__YOUR INSTRUCTIONS__. Set down exactly, from the records below, the line with "camera: 65 degrees left, 0 degrees up" through the line with "(610, 375) = (497, 103): none", and nothing else.

__DATA EXTRACTS__.
--
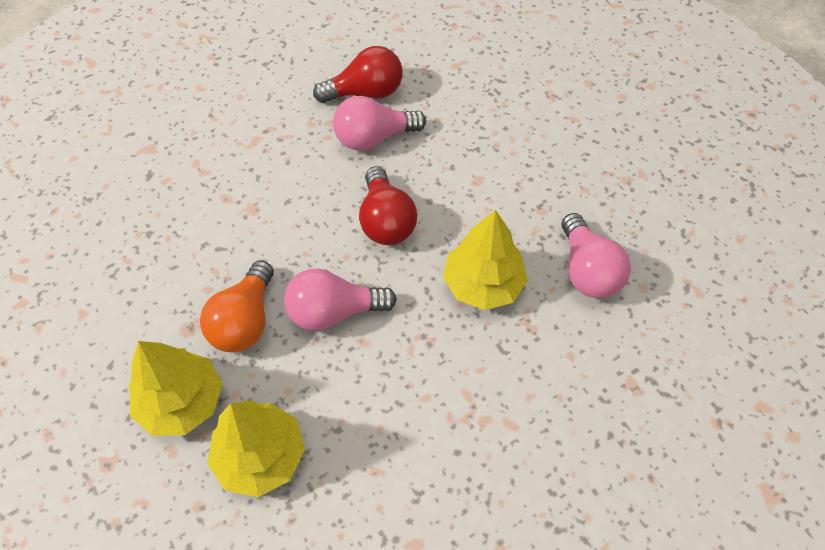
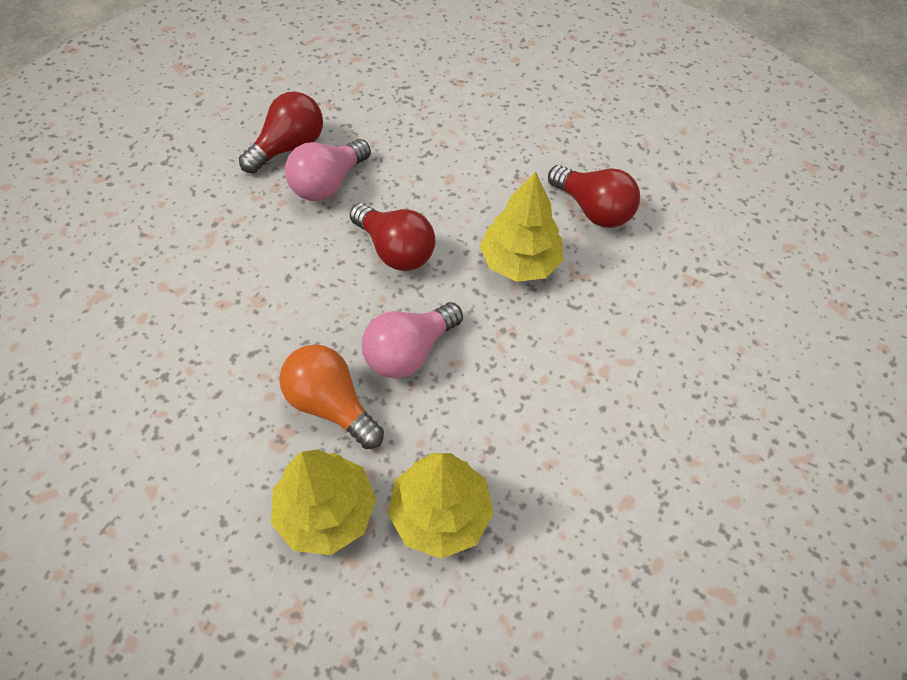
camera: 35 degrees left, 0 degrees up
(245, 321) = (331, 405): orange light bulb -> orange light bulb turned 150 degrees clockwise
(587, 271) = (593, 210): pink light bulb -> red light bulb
--
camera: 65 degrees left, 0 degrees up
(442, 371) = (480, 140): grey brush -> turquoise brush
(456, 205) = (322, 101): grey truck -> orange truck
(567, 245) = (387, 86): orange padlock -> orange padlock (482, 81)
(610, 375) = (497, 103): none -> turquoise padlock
--
__WORKED SOLUTION__.
camera: 65 degrees left, 0 degrees up
(442, 371) = (480, 140): grey brush -> turquoise brush
(456, 205) = (322, 101): grey truck -> orange truck
(567, 245) = (387, 86): orange padlock -> orange padlock (482, 81)
(610, 375) = (497, 103): none -> turquoise padlock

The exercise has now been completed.